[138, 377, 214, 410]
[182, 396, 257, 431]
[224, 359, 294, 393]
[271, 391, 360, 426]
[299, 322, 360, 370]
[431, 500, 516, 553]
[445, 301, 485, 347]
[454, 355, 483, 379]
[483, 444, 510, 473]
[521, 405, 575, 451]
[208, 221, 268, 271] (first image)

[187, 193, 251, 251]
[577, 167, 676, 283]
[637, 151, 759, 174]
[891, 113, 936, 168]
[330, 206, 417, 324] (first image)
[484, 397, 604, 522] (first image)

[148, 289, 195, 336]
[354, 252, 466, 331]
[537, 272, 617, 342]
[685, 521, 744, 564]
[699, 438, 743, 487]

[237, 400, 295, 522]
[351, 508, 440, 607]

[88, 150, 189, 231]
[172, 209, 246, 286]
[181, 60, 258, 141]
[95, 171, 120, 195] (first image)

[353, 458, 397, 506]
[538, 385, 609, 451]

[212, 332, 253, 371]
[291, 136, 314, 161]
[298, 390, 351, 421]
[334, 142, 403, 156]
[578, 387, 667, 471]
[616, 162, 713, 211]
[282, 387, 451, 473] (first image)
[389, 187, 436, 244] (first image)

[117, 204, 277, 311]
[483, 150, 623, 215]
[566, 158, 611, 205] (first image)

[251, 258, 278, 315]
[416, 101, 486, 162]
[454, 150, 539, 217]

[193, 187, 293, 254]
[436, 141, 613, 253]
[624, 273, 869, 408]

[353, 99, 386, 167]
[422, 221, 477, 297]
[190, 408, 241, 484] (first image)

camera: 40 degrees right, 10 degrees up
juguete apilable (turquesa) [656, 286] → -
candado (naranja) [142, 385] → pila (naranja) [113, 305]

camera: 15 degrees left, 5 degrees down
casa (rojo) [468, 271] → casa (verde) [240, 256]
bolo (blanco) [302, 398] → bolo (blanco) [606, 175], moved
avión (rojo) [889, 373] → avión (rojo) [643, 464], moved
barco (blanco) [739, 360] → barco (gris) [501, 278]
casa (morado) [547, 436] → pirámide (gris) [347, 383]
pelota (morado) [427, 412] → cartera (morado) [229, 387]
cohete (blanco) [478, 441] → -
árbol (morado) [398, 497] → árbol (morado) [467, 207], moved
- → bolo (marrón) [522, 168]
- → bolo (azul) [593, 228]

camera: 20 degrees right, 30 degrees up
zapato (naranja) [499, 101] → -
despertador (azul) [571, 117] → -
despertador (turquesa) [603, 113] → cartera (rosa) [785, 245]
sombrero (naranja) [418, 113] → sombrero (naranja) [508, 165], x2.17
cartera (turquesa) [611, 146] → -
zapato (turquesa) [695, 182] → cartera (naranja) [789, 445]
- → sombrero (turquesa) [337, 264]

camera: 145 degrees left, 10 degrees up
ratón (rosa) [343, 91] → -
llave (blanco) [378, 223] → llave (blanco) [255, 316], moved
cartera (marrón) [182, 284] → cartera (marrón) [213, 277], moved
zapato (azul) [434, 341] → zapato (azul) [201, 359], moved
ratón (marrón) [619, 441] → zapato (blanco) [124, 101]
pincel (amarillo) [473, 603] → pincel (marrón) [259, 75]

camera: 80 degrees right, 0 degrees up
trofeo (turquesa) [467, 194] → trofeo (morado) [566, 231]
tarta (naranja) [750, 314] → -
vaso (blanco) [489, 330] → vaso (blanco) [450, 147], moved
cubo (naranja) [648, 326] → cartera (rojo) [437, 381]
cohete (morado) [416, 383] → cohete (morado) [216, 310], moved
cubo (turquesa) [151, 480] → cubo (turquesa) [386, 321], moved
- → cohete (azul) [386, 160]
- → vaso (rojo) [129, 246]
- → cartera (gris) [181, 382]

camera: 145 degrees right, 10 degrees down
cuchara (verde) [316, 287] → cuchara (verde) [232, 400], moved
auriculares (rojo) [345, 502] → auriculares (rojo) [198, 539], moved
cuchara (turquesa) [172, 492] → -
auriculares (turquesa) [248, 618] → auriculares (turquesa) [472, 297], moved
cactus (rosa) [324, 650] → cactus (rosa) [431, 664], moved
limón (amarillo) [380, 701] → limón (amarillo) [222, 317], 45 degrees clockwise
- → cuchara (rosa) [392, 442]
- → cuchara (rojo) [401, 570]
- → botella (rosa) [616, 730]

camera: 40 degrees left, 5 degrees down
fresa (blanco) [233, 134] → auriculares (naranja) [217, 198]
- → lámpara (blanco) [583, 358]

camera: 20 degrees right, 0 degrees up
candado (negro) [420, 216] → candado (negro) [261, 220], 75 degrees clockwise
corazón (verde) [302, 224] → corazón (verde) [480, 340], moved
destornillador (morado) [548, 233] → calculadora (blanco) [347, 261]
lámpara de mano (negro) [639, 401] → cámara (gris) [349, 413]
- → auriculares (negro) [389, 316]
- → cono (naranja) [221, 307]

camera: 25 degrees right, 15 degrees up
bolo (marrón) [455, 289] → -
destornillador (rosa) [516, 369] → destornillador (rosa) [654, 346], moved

- _Task to complete_
Find every line in the records above that holds the word "left", and copy each one.

- _Exercise solution_
camera: 15 degrees left, 5 degrees down
camera: 145 degrees left, 10 degrees up
camera: 40 degrees left, 5 degrees down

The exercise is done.